*Work item*
Reproduce exactly the lines below, from the first through the one containing "camera: 25 degrees left, 10 degrees down", and nothing more.

*Object tracking records*
- - - -
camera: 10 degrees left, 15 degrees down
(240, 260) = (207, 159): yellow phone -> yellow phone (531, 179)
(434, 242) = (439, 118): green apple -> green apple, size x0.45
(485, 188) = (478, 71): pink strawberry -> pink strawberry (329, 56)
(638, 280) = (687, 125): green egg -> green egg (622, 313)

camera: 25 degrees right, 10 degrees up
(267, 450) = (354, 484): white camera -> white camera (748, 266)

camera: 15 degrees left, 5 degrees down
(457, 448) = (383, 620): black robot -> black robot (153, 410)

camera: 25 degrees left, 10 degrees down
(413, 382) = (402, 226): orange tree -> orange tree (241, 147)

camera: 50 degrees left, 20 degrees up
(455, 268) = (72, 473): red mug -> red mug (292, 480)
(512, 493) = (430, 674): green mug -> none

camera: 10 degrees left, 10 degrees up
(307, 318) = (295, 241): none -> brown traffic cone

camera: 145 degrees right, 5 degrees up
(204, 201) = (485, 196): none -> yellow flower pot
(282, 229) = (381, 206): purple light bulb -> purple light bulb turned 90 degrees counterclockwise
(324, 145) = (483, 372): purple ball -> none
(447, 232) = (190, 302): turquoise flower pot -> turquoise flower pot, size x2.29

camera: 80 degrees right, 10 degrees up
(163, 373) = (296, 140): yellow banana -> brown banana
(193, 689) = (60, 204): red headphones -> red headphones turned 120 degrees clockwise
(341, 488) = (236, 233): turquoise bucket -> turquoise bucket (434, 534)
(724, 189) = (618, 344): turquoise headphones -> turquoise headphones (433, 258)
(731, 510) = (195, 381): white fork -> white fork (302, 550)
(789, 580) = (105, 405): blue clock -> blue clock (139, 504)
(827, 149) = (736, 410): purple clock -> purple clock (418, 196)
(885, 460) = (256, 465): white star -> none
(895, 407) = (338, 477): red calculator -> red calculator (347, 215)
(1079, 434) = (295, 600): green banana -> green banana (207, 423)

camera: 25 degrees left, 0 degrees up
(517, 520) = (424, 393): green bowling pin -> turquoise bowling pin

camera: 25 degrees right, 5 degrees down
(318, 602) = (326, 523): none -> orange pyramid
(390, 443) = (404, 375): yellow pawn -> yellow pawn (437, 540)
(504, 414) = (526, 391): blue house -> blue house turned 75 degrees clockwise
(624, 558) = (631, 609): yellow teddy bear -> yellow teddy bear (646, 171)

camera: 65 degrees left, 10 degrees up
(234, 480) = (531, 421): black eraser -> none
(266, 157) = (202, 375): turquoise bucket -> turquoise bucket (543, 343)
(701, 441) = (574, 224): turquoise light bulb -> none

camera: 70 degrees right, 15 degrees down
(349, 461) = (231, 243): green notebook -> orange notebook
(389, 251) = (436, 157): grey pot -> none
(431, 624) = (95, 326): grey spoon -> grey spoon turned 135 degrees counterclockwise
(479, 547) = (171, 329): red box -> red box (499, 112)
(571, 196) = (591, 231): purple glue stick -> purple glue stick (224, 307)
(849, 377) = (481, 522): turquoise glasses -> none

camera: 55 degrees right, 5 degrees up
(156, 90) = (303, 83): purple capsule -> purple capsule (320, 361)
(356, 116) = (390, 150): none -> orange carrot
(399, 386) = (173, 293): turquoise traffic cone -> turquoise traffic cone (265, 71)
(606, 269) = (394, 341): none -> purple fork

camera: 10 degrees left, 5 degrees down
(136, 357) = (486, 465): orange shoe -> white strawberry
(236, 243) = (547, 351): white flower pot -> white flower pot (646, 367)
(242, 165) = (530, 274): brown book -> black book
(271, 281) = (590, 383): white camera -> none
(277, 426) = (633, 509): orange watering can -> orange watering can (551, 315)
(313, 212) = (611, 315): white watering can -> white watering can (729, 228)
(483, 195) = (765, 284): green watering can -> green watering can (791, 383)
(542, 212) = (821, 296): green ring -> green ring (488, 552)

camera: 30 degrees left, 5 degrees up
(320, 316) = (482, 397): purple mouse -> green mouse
- - - -
*Result of the task*
camera: 10 degrees left, 15 degrees down
(240, 260) = (207, 159): yellow phone -> yellow phone (531, 179)
(434, 242) = (439, 118): green apple -> green apple, size x0.45
(485, 188) = (478, 71): pink strawberry -> pink strawberry (329, 56)
(638, 280) = (687, 125): green egg -> green egg (622, 313)

camera: 25 degrees right, 10 degrees up
(267, 450) = (354, 484): white camera -> white camera (748, 266)

camera: 15 degrees left, 5 degrees down
(457, 448) = (383, 620): black robot -> black robot (153, 410)

camera: 25 degrees left, 10 degrees down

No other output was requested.